Return all the entries. Match them word for word.

=== Extracted data entries ===

==================================================

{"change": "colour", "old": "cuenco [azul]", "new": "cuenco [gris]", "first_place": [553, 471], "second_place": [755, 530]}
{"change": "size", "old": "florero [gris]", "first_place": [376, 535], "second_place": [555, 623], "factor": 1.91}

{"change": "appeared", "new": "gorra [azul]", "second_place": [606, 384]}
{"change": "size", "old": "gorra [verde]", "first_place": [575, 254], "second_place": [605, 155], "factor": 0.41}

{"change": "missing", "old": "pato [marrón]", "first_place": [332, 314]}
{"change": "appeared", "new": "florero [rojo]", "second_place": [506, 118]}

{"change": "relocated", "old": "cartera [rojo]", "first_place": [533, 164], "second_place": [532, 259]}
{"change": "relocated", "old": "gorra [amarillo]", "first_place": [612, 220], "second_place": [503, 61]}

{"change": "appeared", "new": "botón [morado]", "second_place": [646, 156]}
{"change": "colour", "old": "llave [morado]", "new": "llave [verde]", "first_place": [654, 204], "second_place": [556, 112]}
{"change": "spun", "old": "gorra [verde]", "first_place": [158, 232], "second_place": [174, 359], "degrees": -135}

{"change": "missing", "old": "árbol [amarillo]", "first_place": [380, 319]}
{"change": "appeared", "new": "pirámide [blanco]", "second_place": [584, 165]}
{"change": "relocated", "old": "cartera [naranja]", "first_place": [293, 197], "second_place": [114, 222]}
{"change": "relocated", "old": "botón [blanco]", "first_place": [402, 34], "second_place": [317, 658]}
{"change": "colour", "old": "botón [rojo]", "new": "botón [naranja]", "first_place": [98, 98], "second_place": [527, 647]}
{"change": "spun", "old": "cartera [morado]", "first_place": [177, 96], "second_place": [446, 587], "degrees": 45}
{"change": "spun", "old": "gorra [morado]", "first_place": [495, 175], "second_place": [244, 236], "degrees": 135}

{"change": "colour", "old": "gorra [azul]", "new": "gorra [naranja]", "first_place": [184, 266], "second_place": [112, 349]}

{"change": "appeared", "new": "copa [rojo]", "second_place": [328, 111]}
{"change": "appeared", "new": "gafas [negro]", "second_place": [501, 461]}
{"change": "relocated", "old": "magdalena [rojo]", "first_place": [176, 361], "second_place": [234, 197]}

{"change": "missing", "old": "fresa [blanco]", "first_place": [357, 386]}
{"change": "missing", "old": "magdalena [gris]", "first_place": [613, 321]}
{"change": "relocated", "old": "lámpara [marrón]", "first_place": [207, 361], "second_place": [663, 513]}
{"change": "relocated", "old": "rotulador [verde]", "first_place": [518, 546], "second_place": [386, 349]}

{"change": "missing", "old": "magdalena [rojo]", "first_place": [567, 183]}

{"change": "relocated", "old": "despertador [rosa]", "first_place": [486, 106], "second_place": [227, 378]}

==================================================

=== OUTPUT FOR THIS TASK ===
{"change": "colour", "old": "cuenco [azul]", "new": "cuenco [gris]", "first_place": [553, 471], "second_place": [755, 530]}
{"change": "size", "old": "florero [gris]", "first_place": [376, 535], "second_place": [555, 623], "factor": 1.91}

{"change": "appeared", "new": "gorra [azul]", "second_place": [606, 384]}
{"change": "size", "old": "gorra [verde]", "first_place": [575, 254], "second_place": [605, 155], "factor": 0.41}

{"change": "missing", "old": "pato [marrón]", "first_place": [332, 314]}
{"change": "appeared", "new": "florero [rojo]", "second_place": [506, 118]}

{"change": "relocated", "old": "cartera [rojo]", "first_place": [533, 164], "second_place": [532, 259]}
{"change": "relocated", "old": "gorra [amarillo]", "first_place": [612, 220], "second_place": [503, 61]}

{"change": "appeared", "new": "botón [morado]", "second_place": [646, 156]}
{"change": "colour", "old": "llave [morado]", "new": "llave [verde]", "first_place": [654, 204], "second_place": [556, 112]}
{"change": "spun", "old": "gorra [verde]", "first_place": [158, 232], "second_place": [174, 359], "degrees": -135}

{"change": "missing", "old": "árbol [amarillo]", "first_place": [380, 319]}
{"change": "appeared", "new": "pirámide [blanco]", "second_place": [584, 165]}
{"change": "relocated", "old": "cartera [naranja]", "first_place": [293, 197], "second_place": [114, 222]}
{"change": "relocated", "old": "botón [blanco]", "first_place": [402, 34], "second_place": [317, 658]}
{"change": "colour", "old": "botón [rojo]", "new": "botón [naranja]", "first_place": [98, 98], "second_place": [527, 647]}
{"change": "spun", "old": "cartera [morado]", "first_place": [177, 96], "second_place": [446, 587], "degrees": 45}
{"change": "spun", "old": "gorra [morado]", "first_place": [495, 175], "second_place": [244, 236], "degrees": 135}

{"change": "colour", "old": "gorra [azul]", "new": "gorra [naranja]", "first_place": [184, 266], "second_place": [112, 349]}

{"change": "appeared", "new": "copa [rojo]", "second_place": [328, 111]}
{"change": "appeared", "new": "gafas [negro]", "second_place": [501, 461]}
{"change": "relocated", "old": "magdalena [rojo]", "first_place": [176, 361], "second_place": [234, 197]}

{"change": "missing", "old": "fresa [blanco]", "first_place": [357, 386]}
{"change": "missing", "old": "magdalena [gris]", "first_place": [613, 321]}
{"change": "relocated", "old": "lámpara [marrón]", "first_place": [207, 361], "second_place": [663, 513]}
{"change": "relocated", "old": "rotulador [verde]", "first_place": [518, 546], "second_place": [386, 349]}

{"change": "missing", "old": "magdalena [rojo]", "first_place": [567, 183]}

{"change": "relocated", "old": "despertador [rosa]", "first_place": [486, 106], "second_place": [227, 378]}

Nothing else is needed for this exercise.